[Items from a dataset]
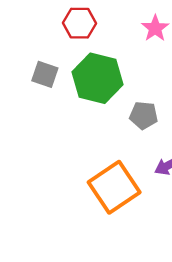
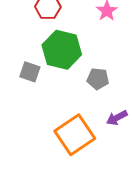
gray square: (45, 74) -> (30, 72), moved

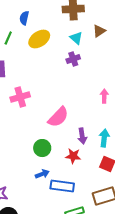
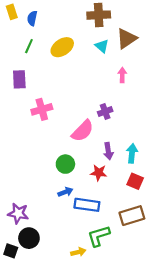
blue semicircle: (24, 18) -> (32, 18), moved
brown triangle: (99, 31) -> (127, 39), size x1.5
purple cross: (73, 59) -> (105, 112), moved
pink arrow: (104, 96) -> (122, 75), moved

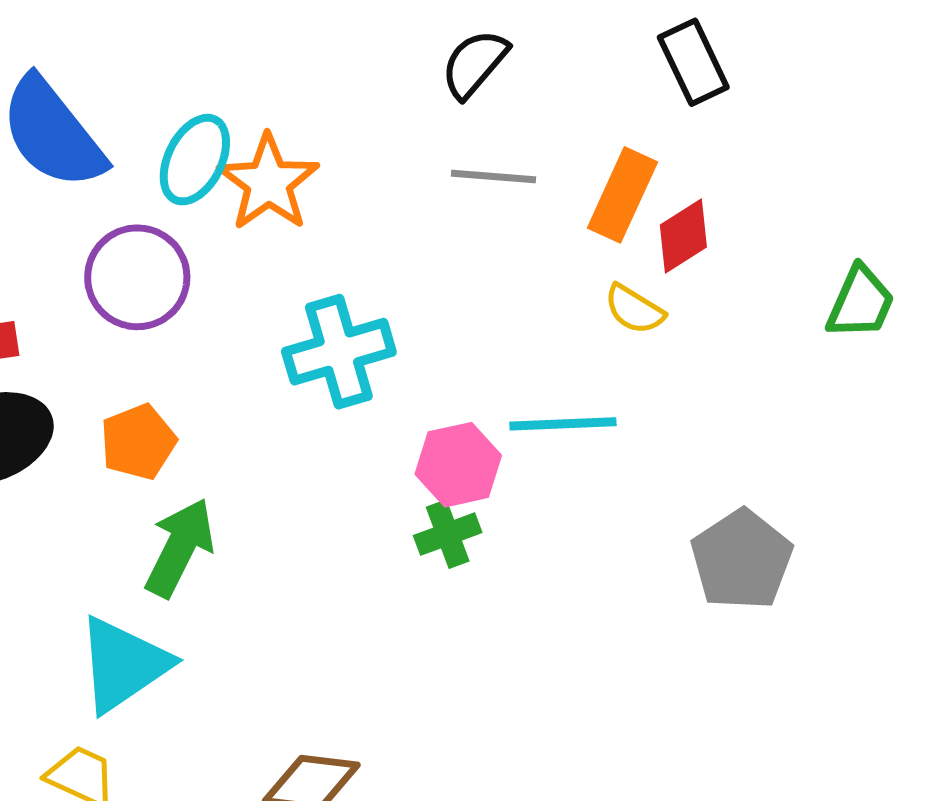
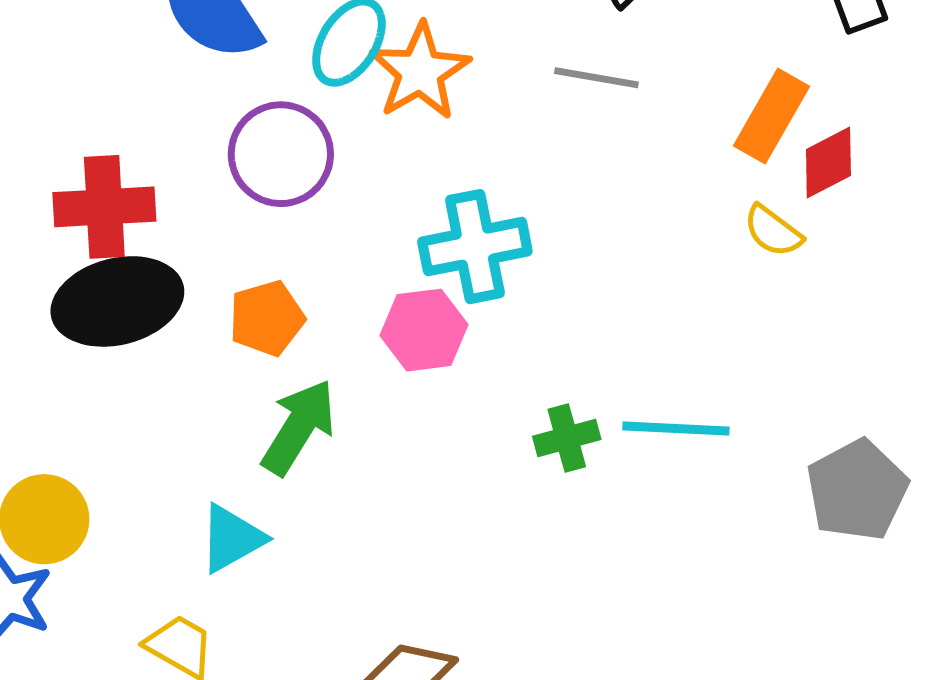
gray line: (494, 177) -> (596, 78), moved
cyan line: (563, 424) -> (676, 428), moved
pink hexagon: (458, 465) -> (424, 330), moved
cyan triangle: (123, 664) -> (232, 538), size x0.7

Task prompt:
The task calls for all lines in the entries that hold "triangle".

Your response:
brown triangle: (99, 31) -> (127, 39), size x1.5
cyan triangle: (123, 664) -> (232, 538), size x0.7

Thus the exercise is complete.